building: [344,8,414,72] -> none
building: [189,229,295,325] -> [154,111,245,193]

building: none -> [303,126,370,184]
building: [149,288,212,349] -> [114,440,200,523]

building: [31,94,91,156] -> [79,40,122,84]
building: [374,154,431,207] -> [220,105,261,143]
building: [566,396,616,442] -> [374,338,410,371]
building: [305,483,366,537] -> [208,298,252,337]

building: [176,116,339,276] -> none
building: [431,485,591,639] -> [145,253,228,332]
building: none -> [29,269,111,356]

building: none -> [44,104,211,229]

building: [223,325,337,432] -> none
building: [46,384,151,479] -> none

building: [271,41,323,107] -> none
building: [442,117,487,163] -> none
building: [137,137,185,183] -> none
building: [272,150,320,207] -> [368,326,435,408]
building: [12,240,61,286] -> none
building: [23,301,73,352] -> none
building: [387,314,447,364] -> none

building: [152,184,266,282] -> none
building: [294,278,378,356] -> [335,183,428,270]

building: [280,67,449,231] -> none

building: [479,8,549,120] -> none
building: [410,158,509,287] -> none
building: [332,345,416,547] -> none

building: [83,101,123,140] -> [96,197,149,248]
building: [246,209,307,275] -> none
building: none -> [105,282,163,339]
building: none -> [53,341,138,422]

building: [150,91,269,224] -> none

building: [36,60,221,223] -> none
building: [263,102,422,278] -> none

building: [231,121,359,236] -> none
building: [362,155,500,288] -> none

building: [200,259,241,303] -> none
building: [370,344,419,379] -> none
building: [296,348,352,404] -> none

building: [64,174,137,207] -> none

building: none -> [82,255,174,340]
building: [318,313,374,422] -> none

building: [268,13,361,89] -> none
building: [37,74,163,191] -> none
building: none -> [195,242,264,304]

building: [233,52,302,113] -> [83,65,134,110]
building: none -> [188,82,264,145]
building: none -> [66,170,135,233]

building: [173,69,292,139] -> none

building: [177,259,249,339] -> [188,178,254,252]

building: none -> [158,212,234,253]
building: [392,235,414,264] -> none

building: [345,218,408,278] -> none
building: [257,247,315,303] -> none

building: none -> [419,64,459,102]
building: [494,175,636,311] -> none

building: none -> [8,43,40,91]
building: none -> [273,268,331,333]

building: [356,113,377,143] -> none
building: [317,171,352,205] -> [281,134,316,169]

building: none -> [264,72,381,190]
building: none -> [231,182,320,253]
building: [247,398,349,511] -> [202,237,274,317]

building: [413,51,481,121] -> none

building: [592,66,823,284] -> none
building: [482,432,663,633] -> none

□ □ □

Each line, beginning at the one that contains "building: [64,174,137,207] -> none" and continuing through the end of the records, must be written out exactly, first and last included.

building: [64,174,137,207] -> none

building: none -> [82,255,174,340]
building: [318,313,374,422] -> none

building: [268,13,361,89] -> none
building: [37,74,163,191] -> none
building: none -> [195,242,264,304]

building: [233,52,302,113] -> [83,65,134,110]
building: none -> [188,82,264,145]
building: none -> [66,170,135,233]

building: [173,69,292,139] -> none

building: [177,259,249,339] -> [188,178,254,252]

building: none -> [158,212,234,253]
building: [392,235,414,264] -> none

building: [345,218,408,278] -> none
building: [257,247,315,303] -> none

building: none -> [419,64,459,102]
building: [494,175,636,311] -> none

building: none -> [8,43,40,91]
building: none -> [273,268,331,333]

building: [356,113,377,143] -> none
building: [317,171,352,205] -> [281,134,316,169]

building: none -> [264,72,381,190]
building: none -> [231,182,320,253]
building: [247,398,349,511] -> [202,237,274,317]

building: [413,51,481,121] -> none

building: [592,66,823,284] -> none
building: [482,432,663,633] -> none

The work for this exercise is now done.